# HOW TO COMPLETE THIS TASK:
Write out the data below exactly, beginning with the first line and ending once the line that has "(446, 84) = (426, 125): turquoise" is written.

Object change descriptions:

-- Opening Marker --

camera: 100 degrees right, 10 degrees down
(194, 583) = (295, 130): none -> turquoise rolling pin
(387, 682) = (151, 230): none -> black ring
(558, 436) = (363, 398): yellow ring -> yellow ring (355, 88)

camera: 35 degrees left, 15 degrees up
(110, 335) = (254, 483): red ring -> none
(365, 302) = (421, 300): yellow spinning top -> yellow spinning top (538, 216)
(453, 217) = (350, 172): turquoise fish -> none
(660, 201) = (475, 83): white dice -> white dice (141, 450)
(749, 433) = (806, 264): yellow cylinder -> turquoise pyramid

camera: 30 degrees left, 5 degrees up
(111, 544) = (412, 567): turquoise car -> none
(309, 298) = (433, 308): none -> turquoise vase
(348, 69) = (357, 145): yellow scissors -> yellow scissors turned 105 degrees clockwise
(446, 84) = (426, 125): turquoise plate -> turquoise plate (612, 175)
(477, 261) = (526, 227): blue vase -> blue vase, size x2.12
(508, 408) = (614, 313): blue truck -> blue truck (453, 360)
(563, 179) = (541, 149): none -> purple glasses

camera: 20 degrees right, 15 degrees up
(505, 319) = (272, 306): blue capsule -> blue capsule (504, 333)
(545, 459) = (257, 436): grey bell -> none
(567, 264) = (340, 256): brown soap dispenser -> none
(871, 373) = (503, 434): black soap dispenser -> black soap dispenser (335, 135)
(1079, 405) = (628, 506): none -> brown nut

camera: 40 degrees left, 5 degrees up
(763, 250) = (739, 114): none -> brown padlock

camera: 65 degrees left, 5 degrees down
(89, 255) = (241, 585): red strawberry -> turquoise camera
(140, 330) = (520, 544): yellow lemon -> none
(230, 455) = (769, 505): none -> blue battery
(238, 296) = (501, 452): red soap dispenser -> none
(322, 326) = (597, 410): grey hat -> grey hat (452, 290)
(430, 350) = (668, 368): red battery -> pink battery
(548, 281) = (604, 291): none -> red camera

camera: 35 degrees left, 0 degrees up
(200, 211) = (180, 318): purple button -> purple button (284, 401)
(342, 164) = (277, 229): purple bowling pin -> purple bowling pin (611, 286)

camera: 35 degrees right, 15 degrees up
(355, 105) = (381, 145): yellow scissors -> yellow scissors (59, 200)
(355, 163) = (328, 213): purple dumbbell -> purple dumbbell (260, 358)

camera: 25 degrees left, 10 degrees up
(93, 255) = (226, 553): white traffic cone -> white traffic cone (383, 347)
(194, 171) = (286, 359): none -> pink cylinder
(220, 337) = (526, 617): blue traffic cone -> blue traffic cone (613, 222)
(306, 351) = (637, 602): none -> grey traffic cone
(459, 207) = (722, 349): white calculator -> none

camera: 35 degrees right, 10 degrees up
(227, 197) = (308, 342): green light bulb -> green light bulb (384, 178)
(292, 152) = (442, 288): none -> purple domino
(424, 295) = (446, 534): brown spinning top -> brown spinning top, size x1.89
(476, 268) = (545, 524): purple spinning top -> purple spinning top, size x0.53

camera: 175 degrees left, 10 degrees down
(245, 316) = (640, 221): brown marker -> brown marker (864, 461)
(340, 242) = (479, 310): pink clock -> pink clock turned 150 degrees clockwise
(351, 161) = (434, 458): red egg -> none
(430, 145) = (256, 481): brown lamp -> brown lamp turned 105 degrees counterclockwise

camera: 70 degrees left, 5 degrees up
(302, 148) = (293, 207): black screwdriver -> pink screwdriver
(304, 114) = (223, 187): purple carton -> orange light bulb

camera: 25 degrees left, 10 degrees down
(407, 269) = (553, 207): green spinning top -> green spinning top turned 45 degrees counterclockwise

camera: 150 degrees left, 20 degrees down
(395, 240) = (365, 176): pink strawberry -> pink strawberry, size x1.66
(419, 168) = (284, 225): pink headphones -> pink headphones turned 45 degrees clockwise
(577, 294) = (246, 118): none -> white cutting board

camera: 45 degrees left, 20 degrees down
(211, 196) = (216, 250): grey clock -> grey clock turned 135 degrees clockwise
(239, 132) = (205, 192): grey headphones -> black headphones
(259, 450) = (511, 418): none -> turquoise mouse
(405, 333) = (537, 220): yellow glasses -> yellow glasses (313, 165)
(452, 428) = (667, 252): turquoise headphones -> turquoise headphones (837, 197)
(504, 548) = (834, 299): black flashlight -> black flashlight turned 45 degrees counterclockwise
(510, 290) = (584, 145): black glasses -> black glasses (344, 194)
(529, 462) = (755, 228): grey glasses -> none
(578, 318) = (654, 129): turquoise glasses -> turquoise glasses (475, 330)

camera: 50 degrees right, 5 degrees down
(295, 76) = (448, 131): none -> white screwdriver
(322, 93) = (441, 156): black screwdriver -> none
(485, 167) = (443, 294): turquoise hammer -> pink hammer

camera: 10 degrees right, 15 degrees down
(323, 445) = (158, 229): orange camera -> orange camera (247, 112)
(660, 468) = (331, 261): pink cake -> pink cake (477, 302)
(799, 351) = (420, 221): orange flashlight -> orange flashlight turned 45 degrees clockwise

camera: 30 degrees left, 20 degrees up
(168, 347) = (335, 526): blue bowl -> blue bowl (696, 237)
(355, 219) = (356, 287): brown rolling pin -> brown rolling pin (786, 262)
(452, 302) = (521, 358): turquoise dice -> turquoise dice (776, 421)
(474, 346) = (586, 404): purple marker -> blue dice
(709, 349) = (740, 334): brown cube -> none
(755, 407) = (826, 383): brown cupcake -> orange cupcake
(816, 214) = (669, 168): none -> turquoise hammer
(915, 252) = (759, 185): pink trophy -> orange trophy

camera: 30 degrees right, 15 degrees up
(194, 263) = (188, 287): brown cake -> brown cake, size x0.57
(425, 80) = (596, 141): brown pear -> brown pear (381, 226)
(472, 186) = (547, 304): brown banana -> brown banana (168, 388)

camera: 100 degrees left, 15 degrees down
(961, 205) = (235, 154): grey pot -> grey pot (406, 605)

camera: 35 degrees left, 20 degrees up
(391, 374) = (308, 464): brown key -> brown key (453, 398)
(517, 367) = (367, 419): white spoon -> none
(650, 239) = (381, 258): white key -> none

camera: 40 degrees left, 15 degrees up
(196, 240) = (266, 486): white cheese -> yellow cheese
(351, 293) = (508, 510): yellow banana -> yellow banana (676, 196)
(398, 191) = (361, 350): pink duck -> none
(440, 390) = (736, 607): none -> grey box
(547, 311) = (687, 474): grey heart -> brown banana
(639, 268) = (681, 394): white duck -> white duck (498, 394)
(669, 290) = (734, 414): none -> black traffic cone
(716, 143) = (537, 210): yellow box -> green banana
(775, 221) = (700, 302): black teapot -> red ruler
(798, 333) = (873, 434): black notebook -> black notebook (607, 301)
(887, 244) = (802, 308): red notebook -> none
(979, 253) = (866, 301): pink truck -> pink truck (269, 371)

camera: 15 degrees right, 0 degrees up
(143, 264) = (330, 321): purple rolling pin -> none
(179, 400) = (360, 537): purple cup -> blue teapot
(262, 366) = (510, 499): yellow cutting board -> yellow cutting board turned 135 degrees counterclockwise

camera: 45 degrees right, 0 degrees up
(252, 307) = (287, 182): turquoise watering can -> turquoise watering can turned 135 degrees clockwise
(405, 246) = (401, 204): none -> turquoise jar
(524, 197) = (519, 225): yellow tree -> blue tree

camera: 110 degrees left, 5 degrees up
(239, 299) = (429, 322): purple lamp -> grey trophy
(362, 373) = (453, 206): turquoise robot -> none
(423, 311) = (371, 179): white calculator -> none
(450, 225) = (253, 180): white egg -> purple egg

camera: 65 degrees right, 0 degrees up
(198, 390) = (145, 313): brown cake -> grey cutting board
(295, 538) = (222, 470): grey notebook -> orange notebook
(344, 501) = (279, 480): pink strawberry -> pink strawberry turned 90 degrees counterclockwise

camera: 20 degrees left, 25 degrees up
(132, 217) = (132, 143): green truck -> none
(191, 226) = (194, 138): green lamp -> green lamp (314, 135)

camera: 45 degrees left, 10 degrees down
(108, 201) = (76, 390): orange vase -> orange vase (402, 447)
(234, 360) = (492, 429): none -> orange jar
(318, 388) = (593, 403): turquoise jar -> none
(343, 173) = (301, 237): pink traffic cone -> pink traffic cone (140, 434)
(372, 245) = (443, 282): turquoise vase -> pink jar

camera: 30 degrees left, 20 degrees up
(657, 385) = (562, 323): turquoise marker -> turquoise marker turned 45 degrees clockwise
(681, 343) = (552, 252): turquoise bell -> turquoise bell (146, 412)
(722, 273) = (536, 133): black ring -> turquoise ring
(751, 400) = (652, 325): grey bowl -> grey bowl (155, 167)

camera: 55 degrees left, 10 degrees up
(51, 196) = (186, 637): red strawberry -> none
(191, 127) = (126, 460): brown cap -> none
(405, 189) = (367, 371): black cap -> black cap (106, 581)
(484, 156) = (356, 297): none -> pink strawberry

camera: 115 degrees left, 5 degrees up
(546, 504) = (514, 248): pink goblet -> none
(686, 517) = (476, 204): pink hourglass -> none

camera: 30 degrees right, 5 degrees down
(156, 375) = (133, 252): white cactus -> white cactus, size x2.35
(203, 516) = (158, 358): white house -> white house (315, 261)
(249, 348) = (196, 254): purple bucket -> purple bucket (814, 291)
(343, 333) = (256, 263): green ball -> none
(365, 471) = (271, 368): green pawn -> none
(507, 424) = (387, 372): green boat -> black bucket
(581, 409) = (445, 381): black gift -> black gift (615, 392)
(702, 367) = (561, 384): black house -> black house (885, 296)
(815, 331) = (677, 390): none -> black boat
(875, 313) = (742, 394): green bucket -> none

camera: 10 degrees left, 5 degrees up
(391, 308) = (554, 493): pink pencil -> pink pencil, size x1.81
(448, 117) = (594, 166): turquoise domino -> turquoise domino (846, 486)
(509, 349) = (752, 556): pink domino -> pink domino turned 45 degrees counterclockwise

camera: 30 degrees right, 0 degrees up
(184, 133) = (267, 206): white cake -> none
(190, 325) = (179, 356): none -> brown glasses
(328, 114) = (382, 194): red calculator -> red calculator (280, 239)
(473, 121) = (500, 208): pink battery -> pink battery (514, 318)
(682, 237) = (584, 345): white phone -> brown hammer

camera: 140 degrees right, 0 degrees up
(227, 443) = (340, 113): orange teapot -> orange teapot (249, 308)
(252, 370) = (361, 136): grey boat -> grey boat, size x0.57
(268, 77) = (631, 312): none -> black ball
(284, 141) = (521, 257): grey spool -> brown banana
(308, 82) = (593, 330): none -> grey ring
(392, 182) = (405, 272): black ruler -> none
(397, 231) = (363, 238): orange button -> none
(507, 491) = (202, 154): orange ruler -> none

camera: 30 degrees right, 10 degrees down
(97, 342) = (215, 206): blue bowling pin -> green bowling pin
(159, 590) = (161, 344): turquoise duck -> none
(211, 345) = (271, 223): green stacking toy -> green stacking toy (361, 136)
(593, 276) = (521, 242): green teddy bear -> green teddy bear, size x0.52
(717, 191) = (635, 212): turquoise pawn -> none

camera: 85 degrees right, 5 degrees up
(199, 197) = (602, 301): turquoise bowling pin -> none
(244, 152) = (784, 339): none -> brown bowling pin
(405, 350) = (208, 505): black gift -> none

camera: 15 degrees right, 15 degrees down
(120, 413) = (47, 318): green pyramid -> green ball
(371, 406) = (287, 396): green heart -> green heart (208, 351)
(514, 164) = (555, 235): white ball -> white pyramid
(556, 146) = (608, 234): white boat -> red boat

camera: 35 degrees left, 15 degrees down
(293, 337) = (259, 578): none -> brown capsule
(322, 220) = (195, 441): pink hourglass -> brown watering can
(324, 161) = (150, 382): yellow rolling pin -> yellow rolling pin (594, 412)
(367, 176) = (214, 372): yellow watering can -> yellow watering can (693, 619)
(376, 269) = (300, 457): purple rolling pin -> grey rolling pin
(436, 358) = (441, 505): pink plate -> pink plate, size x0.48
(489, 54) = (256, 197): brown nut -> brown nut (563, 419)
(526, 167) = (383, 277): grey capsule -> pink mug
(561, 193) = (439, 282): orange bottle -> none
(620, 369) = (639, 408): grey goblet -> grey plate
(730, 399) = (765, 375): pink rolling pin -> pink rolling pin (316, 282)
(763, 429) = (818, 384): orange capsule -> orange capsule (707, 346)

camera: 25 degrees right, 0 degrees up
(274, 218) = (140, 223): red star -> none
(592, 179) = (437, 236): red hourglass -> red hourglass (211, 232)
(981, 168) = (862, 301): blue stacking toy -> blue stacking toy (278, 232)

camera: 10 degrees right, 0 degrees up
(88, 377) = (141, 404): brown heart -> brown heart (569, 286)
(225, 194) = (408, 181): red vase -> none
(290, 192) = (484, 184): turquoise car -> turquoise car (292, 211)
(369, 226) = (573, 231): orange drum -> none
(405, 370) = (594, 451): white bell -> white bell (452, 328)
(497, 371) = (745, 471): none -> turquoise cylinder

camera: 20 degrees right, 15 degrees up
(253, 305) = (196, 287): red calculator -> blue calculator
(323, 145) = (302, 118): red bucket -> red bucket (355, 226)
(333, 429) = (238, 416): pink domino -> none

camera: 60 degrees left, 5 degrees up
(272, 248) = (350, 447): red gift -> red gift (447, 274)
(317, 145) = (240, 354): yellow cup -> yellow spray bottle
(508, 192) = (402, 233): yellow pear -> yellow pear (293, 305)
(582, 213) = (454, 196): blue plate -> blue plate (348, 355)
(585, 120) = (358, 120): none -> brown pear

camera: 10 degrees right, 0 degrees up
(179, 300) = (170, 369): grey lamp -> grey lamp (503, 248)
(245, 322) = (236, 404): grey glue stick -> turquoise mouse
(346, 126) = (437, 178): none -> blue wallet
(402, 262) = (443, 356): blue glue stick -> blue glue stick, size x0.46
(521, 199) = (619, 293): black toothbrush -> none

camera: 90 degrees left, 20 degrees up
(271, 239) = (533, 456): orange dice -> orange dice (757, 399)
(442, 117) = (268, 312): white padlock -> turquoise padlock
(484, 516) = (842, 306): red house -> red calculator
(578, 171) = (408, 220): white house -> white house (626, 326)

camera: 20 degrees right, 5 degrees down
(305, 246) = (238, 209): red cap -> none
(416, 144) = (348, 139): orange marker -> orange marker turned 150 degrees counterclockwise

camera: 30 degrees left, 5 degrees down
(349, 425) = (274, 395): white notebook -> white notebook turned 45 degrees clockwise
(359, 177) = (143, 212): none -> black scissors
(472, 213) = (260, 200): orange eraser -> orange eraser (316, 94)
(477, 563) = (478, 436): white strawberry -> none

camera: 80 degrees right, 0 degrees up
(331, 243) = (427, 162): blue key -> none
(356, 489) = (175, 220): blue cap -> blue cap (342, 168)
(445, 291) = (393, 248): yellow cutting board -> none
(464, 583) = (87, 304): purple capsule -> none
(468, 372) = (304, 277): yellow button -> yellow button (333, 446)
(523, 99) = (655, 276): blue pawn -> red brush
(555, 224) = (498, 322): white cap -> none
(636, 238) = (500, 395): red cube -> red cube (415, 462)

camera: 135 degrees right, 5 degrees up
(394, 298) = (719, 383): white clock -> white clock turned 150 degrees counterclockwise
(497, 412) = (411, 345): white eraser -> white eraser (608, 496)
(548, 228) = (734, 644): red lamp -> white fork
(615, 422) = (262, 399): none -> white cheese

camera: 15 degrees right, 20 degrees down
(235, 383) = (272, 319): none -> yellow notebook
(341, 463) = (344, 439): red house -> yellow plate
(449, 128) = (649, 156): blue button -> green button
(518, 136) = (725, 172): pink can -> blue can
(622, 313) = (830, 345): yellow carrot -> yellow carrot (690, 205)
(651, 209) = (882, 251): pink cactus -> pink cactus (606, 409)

-- Closing Marker --

# RESPONSE AREA:
camera: 100 degrees right, 10 degrees down
(194, 583) = (295, 130): none -> turquoise rolling pin
(387, 682) = (151, 230): none -> black ring
(558, 436) = (363, 398): yellow ring -> yellow ring (355, 88)

camera: 35 degrees left, 15 degrees up
(110, 335) = (254, 483): red ring -> none
(365, 302) = (421, 300): yellow spinning top -> yellow spinning top (538, 216)
(453, 217) = (350, 172): turquoise fish -> none
(660, 201) = (475, 83): white dice -> white dice (141, 450)
(749, 433) = (806, 264): yellow cylinder -> turquoise pyramid

camera: 30 degrees left, 5 degrees up
(111, 544) = (412, 567): turquoise car -> none
(309, 298) = (433, 308): none -> turquoise vase
(348, 69) = (357, 145): yellow scissors -> yellow scissors turned 105 degrees clockwise
(446, 84) = (426, 125): turquoise plate -> turquoise plate (612, 175)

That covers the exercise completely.